## EXERCISE INPUTS
□ □ □ □ □

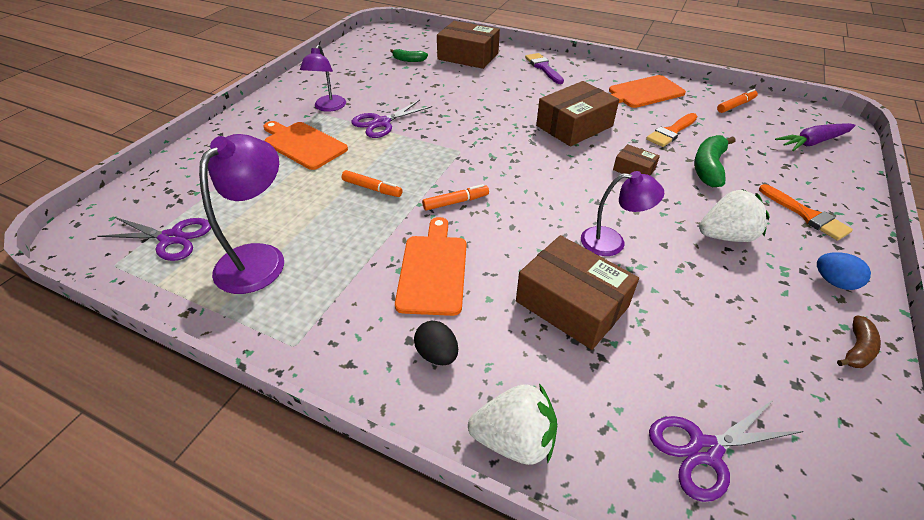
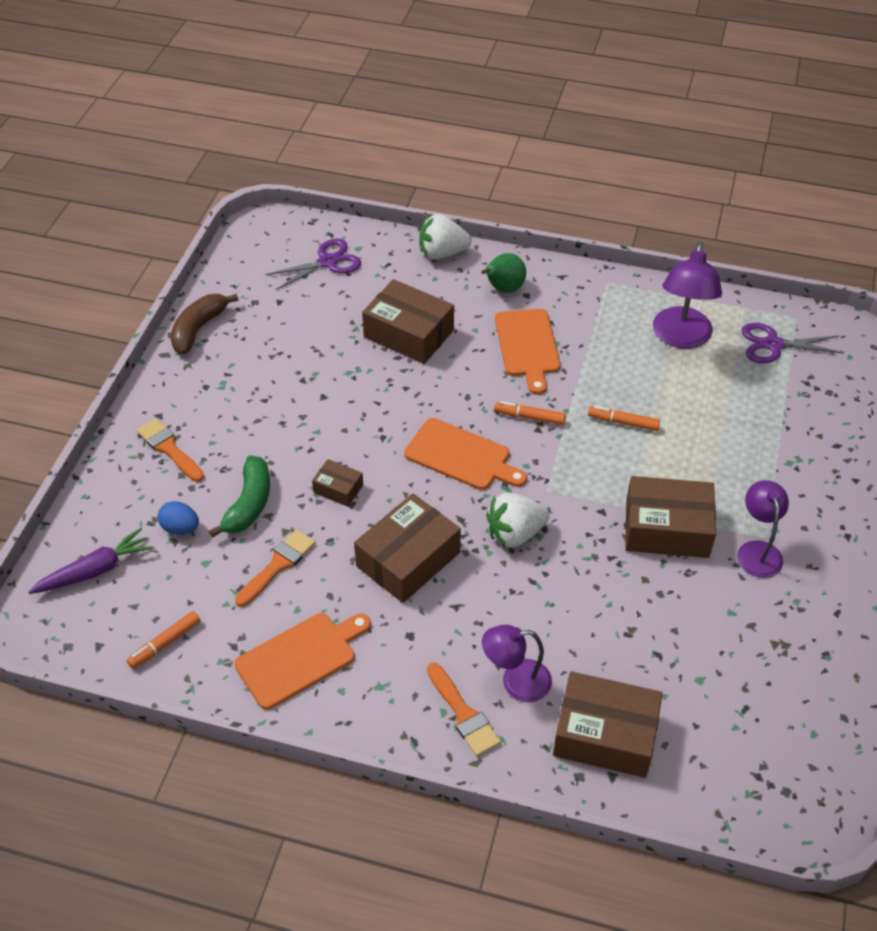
camera: 170 degrees right, 5 degrees up
orange cutting board [264,121,348,170] -> orange cutting board moved to [404,418,527,490]
purple scissors [351,100,432,138] -> brown box [625,476,716,558]
green banana [390,49,428,62] -> none
black egg [414,321,458,365] -> green pear [481,253,526,293]
orange marker [422,184,489,211] -> orange marker turned 45 degrees clockwise [494,401,566,425]
purple brush [525,53,564,84] -> orange brush [427,662,501,757]
purple lamp [581,171,664,256] -> purple lamp moved to [482,625,552,702]
white strawberry [699,189,770,242] -> white strawberry moved to [486,493,550,548]
blue egg [817,252,871,290] -> blue egg moved to [158,501,199,535]
brown banana [837,315,881,368] -> brown banana [171,294,239,354], size x1.66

□ □ □ □ □

## PROBLEM STATEMENT
Return only those lines of the records that contain the string "banana".

## WORKED SOLUTION
green banana [390,49,428,62] -> none
brown banana [837,315,881,368] -> brown banana [171,294,239,354], size x1.66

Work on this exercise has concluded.